[ENTRIES SUPPLIED — start]
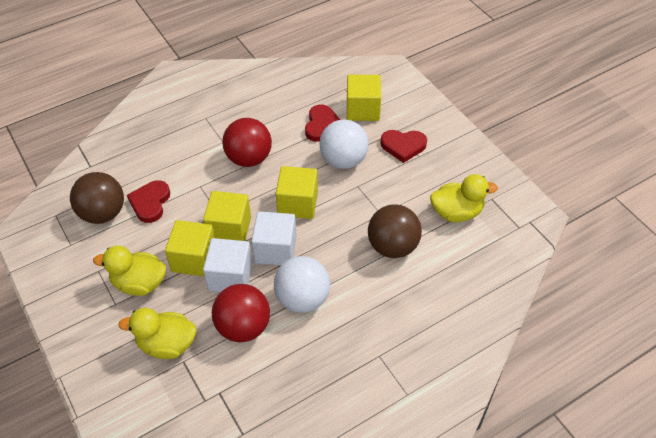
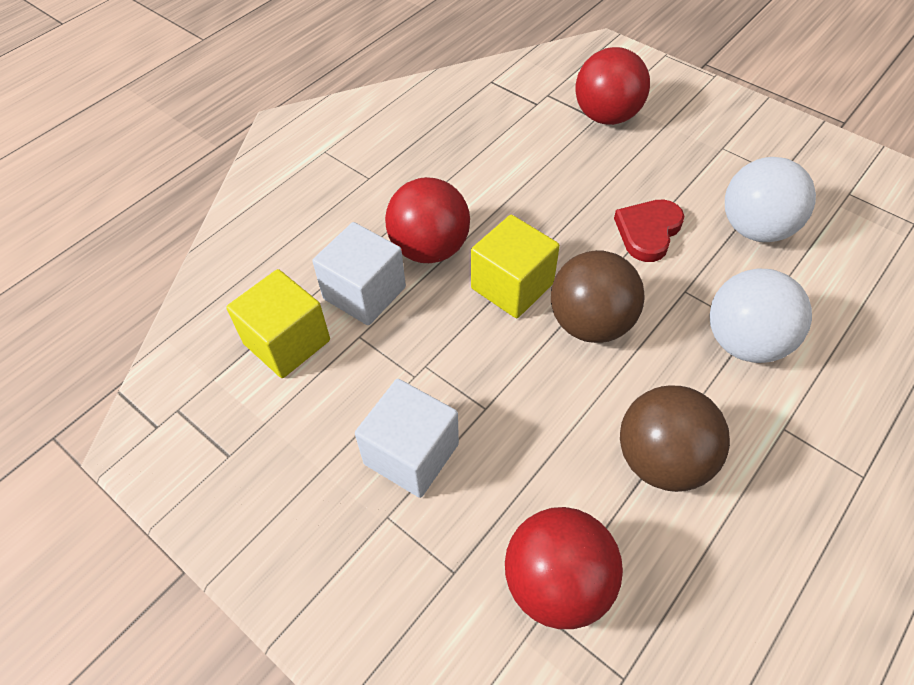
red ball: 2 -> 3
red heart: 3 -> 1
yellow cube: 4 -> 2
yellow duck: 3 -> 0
[ENTRIES SUPPLIED — finish]
[ENTRIES SUPPLIED — start]
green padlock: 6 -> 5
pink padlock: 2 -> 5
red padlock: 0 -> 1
[ENTRIES SUPPLIED — finish]
### [WORK REQUIRED]
Show, from the material above, each line that includes the string "padlock".

### [TASK ANSWER]
green padlock: 6 -> 5
pink padlock: 2 -> 5
red padlock: 0 -> 1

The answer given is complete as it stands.